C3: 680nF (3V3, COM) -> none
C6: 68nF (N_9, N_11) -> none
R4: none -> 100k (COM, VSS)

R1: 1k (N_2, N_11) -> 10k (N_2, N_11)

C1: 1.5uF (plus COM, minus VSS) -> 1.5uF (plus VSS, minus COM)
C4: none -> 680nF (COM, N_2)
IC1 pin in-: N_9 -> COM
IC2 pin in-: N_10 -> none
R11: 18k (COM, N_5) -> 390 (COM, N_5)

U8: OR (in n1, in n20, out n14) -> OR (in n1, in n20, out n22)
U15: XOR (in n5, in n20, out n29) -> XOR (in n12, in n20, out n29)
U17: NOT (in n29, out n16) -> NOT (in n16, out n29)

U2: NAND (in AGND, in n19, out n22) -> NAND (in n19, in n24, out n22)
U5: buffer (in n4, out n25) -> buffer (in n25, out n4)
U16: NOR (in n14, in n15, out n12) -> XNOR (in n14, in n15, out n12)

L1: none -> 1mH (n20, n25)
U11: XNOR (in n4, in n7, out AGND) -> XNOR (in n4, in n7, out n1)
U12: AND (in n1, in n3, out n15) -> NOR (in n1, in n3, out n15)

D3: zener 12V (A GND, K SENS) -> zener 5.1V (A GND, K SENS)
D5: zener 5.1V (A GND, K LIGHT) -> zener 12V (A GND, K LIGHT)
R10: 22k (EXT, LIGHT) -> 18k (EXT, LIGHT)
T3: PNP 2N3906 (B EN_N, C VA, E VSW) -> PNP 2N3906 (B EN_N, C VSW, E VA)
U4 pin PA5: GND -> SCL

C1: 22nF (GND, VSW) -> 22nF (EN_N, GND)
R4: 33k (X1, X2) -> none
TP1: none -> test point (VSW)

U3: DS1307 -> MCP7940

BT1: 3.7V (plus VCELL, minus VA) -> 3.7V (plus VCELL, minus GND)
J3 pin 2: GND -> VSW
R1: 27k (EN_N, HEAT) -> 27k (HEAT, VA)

▶ Assigned task:
Write down exactly the span of lines above from the one containing "D3: zener 12V" to the one containing "U4 pin PA5: GND -> SCL", both ends included.

▶ Response box:
D3: zener 12V (A GND, K SENS) -> zener 5.1V (A GND, K SENS)
D5: zener 5.1V (A GND, K LIGHT) -> zener 12V (A GND, K LIGHT)
R10: 22k (EXT, LIGHT) -> 18k (EXT, LIGHT)
T3: PNP 2N3906 (B EN_N, C VA, E VSW) -> PNP 2N3906 (B EN_N, C VSW, E VA)
U4 pin PA5: GND -> SCL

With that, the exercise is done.